To complete this task, print all the data below exactly but leave out the images.
Start of RECORDS FOR THE EXERCISE
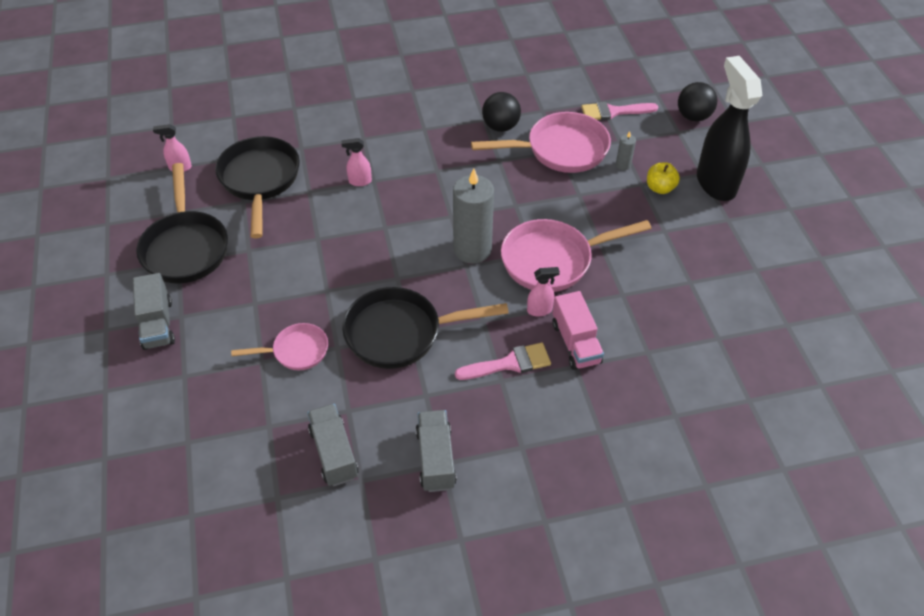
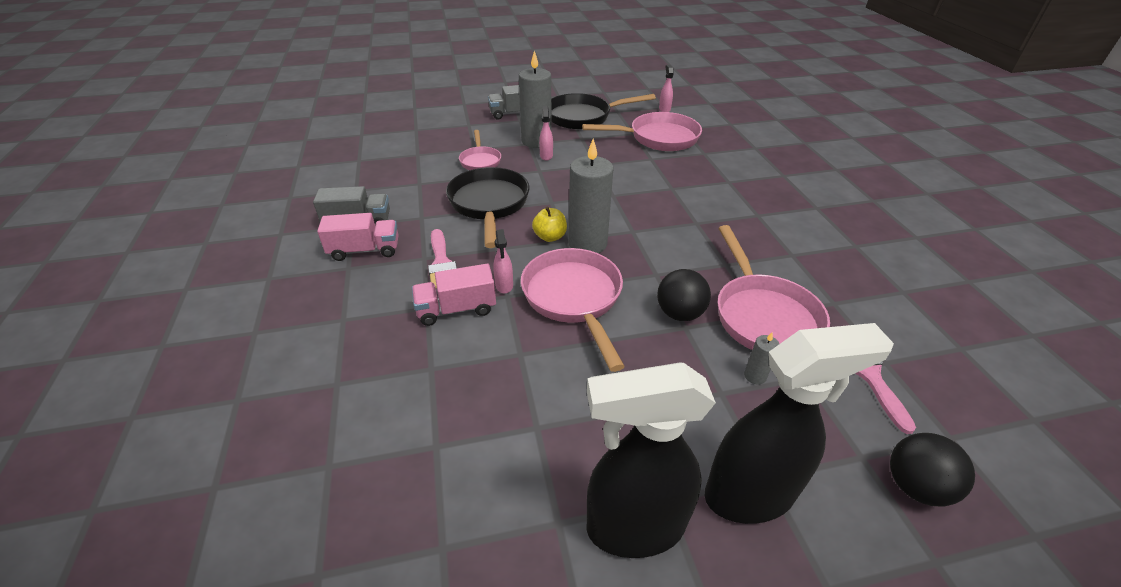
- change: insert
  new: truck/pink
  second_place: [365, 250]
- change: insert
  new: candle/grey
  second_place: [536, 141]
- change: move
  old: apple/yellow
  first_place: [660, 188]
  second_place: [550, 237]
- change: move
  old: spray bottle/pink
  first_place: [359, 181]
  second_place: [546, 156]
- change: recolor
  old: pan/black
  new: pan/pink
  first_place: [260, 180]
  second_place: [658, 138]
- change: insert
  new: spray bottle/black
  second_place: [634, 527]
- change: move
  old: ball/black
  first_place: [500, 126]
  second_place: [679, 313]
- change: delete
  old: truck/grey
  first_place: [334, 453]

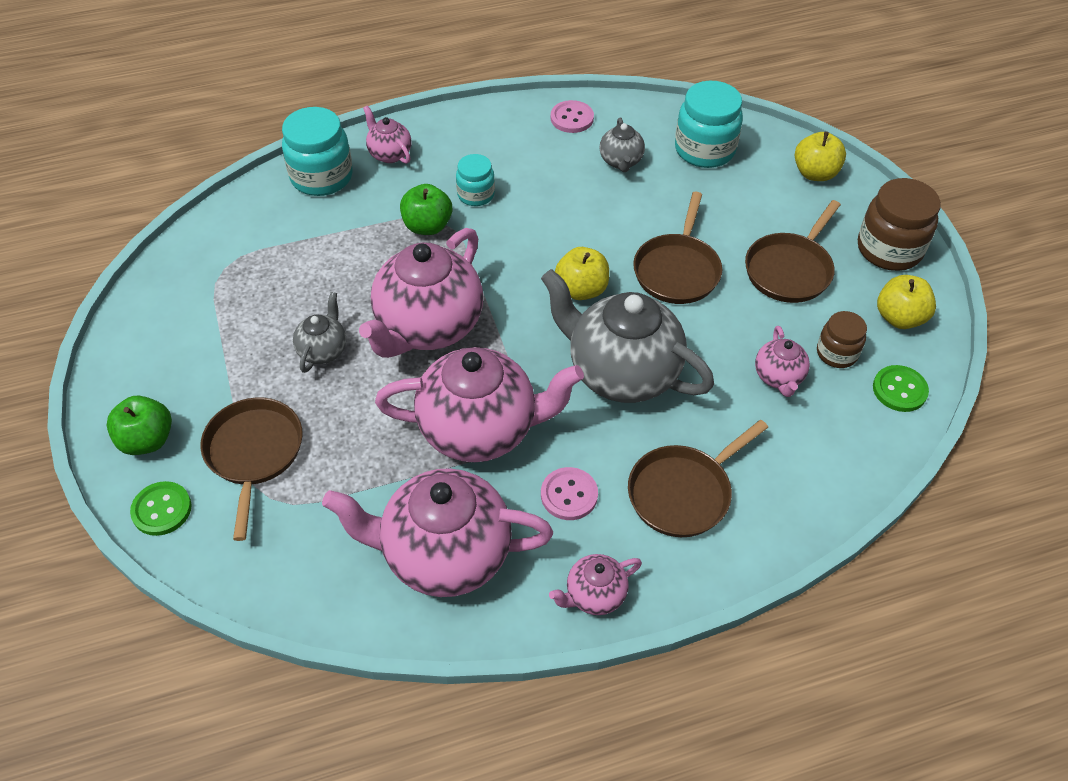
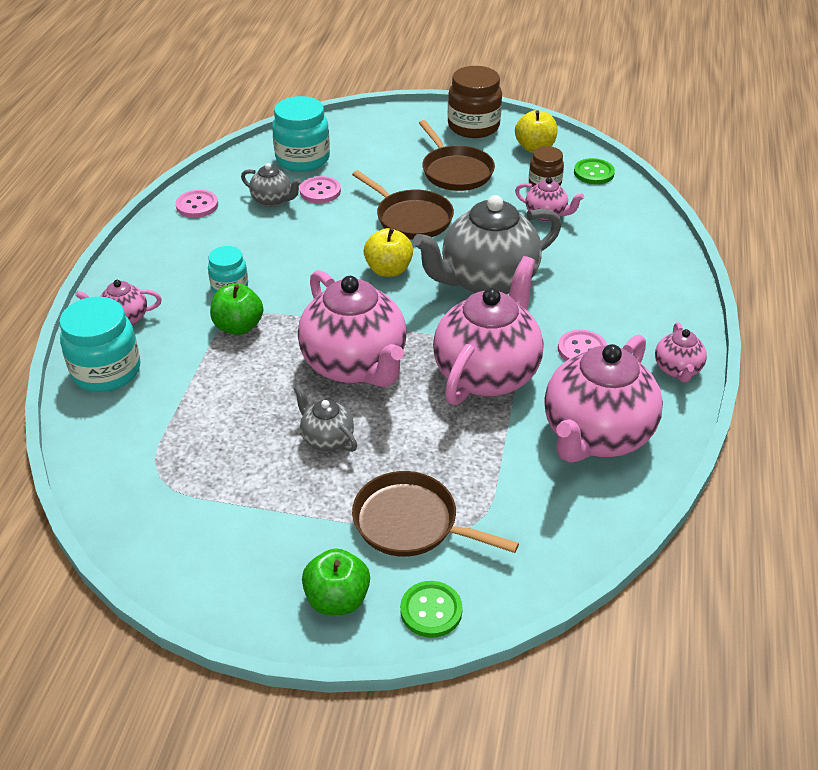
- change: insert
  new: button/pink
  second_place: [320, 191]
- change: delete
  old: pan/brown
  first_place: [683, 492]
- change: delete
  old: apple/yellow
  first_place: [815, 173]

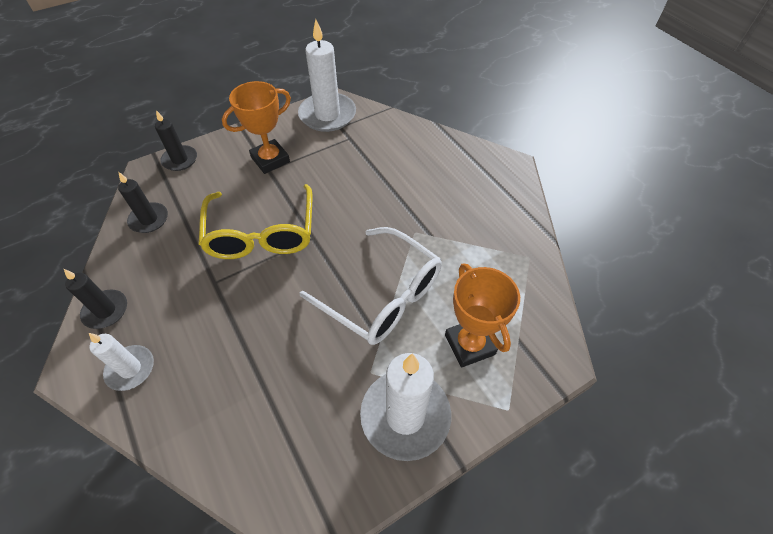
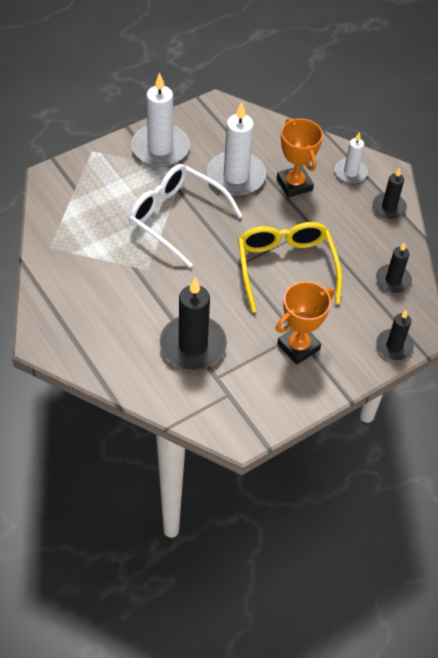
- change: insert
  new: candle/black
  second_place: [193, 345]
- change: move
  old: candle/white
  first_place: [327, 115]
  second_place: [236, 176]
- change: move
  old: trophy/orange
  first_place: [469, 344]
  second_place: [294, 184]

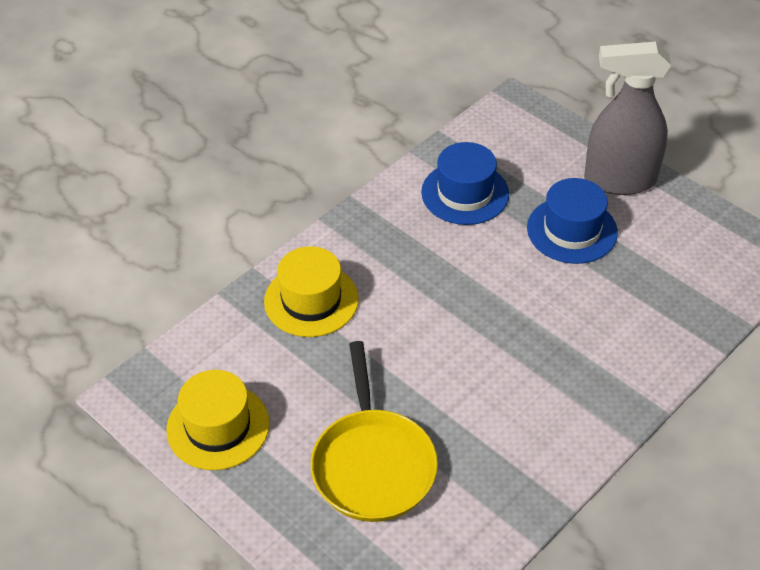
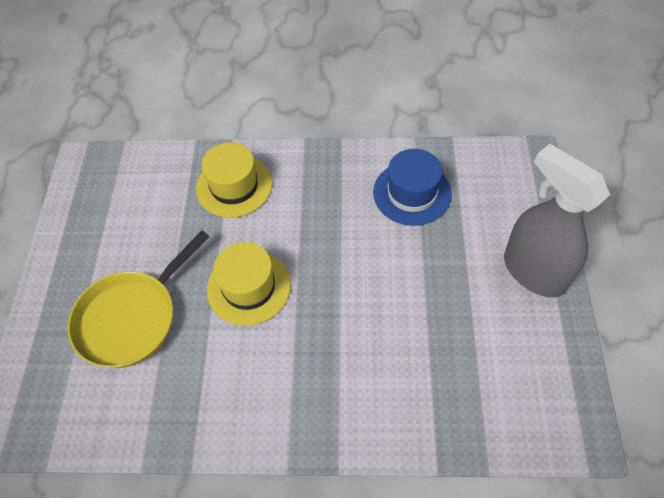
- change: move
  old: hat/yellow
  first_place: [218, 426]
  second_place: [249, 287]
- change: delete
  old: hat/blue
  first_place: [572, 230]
End of RECORDS FOR THE EXERCISE
### ANSWER TO THIS EXERCISE
- change: insert
  new: truck/pink
  second_place: [365, 250]
- change: insert
  new: candle/grey
  second_place: [536, 141]
- change: move
  old: apple/yellow
  first_place: [660, 188]
  second_place: [550, 237]
- change: move
  old: spray bottle/pink
  first_place: [359, 181]
  second_place: [546, 156]
- change: recolor
  old: pan/black
  new: pan/pink
  first_place: [260, 180]
  second_place: [658, 138]
- change: insert
  new: spray bottle/black
  second_place: [634, 527]
- change: move
  old: ball/black
  first_place: [500, 126]
  second_place: [679, 313]
- change: delete
  old: truck/grey
  first_place: [334, 453]

- change: insert
  new: button/pink
  second_place: [320, 191]
- change: delete
  old: pan/brown
  first_place: [683, 492]
- change: delete
  old: apple/yellow
  first_place: [815, 173]

- change: insert
  new: candle/black
  second_place: [193, 345]
- change: move
  old: candle/white
  first_place: [327, 115]
  second_place: [236, 176]
- change: move
  old: trophy/orange
  first_place: [469, 344]
  second_place: [294, 184]

- change: move
  old: hat/yellow
  first_place: [218, 426]
  second_place: [249, 287]
- change: delete
  old: hat/blue
  first_place: [572, 230]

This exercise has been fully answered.